Nothing but a number should be given: the count of lines in the data that include the string "DGND".

Information shown –
Start of Block

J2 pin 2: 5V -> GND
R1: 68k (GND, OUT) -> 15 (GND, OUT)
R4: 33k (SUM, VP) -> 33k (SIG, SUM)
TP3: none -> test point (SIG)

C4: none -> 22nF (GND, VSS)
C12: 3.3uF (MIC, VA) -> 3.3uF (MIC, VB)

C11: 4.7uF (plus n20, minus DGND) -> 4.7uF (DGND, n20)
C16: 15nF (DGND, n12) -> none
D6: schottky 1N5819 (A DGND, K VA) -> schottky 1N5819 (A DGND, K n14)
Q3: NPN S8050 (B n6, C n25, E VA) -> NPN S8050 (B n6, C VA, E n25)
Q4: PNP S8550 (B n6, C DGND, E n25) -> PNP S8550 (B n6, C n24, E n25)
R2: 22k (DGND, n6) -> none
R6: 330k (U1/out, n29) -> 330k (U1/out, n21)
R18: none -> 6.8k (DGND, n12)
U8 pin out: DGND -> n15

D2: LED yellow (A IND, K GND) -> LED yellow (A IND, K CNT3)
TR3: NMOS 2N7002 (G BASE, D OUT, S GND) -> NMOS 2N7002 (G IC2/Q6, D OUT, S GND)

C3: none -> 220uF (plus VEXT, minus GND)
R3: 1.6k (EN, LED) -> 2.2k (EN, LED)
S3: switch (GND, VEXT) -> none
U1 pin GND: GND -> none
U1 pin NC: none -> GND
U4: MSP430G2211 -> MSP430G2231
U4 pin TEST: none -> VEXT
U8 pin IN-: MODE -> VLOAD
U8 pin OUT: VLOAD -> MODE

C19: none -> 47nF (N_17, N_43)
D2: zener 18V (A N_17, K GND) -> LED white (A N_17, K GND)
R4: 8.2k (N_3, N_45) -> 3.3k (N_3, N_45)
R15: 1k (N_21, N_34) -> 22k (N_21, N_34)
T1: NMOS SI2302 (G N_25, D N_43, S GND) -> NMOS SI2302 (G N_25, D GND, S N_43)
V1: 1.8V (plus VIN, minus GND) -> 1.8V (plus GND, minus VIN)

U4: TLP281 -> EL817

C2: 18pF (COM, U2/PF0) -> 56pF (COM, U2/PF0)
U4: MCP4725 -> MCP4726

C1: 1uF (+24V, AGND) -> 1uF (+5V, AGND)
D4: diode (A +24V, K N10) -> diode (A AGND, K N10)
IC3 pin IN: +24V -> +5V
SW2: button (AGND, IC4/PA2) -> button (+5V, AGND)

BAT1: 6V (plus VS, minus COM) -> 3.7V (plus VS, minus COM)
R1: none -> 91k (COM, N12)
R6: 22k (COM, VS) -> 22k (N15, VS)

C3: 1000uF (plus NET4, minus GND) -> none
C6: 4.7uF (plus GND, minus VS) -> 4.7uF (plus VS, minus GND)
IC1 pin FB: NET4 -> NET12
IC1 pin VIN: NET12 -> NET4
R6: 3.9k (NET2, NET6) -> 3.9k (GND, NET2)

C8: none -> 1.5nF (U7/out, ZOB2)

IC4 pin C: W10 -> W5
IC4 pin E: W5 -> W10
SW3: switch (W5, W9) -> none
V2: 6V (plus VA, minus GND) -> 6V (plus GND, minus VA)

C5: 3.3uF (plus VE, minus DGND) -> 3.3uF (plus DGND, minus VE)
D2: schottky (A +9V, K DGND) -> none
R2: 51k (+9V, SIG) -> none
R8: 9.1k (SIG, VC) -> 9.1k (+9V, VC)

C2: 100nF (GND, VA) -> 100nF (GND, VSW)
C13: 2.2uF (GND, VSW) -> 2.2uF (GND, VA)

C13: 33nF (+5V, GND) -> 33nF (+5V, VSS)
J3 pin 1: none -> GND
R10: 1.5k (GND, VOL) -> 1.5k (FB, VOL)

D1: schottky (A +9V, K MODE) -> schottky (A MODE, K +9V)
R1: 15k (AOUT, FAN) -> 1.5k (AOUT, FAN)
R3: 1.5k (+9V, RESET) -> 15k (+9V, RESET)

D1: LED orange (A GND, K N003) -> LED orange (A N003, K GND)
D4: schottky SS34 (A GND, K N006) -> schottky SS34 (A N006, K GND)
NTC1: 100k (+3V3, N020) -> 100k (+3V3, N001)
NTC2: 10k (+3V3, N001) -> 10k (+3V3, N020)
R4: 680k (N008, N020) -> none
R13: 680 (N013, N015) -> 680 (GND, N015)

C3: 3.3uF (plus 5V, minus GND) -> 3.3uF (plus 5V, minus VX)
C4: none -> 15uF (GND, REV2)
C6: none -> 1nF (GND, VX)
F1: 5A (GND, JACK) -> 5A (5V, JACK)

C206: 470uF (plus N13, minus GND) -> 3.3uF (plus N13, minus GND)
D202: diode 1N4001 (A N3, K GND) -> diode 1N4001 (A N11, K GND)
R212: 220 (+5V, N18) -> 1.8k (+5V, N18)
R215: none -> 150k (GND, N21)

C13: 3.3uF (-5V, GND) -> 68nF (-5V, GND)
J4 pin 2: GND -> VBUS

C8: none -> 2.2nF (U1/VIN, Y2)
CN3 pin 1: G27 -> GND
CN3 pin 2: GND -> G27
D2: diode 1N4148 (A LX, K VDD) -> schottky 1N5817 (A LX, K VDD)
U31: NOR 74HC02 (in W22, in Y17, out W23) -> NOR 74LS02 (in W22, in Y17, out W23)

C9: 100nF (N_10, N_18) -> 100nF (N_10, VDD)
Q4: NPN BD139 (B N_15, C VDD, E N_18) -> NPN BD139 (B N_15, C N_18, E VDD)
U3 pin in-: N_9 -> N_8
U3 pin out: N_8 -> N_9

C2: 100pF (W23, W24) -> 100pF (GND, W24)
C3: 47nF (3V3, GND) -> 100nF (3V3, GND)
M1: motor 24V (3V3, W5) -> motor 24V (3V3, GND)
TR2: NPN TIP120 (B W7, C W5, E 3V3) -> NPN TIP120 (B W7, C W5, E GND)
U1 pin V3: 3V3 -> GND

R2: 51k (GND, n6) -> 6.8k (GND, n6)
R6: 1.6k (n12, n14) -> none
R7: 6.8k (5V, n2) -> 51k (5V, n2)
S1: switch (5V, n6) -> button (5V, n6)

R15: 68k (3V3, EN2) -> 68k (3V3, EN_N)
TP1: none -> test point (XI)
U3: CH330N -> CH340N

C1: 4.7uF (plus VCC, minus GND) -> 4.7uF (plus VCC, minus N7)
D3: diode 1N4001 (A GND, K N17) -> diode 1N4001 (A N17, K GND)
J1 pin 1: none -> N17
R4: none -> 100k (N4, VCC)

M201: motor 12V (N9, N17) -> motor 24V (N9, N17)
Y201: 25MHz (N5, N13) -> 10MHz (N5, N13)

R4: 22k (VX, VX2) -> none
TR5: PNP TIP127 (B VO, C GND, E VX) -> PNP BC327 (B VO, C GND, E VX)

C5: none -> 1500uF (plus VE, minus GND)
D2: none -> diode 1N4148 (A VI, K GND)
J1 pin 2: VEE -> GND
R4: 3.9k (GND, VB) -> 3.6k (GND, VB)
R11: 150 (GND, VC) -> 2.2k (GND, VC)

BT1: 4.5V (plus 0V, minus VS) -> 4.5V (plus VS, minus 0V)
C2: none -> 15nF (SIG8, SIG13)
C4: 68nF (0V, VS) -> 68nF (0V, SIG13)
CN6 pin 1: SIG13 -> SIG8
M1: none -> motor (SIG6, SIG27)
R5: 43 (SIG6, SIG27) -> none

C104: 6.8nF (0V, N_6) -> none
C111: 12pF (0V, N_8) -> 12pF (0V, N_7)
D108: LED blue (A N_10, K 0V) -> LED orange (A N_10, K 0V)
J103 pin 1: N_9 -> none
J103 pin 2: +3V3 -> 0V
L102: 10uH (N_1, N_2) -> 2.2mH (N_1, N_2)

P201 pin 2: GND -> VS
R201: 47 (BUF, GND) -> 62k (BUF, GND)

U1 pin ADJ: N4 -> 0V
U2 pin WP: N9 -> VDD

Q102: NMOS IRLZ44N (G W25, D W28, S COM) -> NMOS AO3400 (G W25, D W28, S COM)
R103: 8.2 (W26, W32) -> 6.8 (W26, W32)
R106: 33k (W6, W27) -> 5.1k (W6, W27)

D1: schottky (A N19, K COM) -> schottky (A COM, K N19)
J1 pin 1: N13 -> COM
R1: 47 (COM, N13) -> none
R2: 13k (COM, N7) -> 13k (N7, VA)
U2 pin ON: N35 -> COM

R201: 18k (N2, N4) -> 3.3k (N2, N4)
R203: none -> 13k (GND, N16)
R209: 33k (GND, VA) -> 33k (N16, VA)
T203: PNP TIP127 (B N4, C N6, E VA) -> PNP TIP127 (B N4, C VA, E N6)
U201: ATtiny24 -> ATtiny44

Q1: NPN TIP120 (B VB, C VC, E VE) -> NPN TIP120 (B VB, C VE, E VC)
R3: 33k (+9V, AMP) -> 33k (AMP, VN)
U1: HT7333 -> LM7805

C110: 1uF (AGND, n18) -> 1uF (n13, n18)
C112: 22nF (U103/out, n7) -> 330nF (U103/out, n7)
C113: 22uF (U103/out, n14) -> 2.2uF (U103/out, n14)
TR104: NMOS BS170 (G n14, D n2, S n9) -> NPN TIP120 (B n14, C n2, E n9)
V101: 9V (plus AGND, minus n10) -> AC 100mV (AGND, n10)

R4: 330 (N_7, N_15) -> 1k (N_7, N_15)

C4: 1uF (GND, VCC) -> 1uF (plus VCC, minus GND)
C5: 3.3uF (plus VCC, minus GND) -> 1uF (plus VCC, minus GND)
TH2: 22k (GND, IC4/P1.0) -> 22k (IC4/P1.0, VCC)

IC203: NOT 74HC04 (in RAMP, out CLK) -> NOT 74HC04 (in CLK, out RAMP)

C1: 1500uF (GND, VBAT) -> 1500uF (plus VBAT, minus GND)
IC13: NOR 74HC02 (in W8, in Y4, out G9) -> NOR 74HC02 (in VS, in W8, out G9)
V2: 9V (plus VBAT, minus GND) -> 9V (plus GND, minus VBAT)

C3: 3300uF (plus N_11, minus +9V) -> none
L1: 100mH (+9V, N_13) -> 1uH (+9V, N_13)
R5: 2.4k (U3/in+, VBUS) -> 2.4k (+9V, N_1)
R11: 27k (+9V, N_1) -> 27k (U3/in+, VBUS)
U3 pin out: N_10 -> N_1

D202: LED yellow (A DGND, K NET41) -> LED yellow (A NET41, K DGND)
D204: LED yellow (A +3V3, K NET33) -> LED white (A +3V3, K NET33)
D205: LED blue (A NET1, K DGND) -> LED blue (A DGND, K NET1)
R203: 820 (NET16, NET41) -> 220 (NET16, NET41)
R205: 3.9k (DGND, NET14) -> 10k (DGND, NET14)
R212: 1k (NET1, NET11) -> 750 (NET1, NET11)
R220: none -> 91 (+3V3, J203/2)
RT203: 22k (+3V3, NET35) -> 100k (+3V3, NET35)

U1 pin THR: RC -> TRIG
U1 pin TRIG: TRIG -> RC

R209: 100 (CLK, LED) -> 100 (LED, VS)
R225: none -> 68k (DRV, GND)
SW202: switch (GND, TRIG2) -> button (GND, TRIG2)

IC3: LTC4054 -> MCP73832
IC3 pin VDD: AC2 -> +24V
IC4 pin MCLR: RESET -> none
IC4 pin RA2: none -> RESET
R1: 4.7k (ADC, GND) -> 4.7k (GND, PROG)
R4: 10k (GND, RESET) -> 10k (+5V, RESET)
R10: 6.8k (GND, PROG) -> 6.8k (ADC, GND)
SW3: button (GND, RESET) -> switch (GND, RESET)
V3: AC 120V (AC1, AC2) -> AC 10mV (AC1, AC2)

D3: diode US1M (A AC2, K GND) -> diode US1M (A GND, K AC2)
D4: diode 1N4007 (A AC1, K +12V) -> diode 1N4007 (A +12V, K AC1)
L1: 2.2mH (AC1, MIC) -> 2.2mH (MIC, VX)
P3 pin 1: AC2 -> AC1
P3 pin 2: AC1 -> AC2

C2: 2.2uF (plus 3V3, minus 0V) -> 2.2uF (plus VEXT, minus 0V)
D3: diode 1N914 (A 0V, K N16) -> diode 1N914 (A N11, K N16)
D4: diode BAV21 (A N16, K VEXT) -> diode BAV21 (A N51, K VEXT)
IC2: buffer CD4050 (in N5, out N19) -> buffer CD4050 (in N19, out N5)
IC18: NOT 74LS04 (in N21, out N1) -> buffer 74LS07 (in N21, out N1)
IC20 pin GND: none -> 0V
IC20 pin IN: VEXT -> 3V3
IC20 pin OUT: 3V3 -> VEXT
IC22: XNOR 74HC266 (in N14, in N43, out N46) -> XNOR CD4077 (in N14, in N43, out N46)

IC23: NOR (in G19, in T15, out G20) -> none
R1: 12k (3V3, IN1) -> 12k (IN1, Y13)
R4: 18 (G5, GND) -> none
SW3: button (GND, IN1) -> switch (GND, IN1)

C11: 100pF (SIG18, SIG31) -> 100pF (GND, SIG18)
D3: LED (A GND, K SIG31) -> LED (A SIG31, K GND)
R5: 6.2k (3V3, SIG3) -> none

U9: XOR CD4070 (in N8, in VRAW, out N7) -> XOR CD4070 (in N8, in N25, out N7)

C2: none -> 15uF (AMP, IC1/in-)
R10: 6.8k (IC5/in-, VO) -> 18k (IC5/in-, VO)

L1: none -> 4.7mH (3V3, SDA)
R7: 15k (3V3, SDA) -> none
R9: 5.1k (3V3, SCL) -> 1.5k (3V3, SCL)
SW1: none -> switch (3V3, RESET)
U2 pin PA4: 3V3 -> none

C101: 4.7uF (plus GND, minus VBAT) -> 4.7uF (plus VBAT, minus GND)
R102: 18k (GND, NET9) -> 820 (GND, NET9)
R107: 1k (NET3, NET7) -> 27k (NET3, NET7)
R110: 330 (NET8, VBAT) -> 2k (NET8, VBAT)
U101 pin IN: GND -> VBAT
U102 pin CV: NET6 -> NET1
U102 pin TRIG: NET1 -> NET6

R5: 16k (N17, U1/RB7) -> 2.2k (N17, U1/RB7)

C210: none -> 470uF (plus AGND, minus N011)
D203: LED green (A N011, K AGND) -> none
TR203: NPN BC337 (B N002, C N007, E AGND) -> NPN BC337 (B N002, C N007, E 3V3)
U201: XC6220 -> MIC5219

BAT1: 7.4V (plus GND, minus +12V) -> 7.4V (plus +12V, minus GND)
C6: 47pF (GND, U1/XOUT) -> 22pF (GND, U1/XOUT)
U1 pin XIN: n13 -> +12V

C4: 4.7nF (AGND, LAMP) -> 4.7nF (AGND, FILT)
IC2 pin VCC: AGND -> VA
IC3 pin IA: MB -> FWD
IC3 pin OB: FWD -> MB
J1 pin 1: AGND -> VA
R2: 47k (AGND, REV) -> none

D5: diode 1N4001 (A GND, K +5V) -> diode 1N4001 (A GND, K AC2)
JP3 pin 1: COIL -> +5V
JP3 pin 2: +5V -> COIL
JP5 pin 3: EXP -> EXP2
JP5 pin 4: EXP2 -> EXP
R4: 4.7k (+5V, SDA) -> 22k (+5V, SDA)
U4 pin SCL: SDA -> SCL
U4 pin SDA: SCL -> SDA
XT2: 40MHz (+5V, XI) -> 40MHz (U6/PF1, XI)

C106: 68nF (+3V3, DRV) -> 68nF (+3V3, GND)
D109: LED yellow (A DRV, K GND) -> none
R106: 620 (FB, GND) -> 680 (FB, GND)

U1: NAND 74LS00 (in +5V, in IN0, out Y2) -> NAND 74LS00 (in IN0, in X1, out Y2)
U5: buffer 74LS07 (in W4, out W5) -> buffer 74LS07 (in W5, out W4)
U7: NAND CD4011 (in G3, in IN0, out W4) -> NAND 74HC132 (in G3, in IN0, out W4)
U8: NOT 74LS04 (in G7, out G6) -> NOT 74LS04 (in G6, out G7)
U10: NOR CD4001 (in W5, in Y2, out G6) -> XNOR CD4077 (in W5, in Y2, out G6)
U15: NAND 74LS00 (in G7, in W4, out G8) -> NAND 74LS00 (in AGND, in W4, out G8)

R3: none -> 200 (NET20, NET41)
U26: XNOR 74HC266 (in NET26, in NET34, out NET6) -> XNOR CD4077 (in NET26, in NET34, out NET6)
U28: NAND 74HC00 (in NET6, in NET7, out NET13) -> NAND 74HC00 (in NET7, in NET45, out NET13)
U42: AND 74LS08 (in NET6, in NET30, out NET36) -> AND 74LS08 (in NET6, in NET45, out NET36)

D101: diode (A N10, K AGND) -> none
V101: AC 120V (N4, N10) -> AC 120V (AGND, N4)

End of Block

Response to this task –
12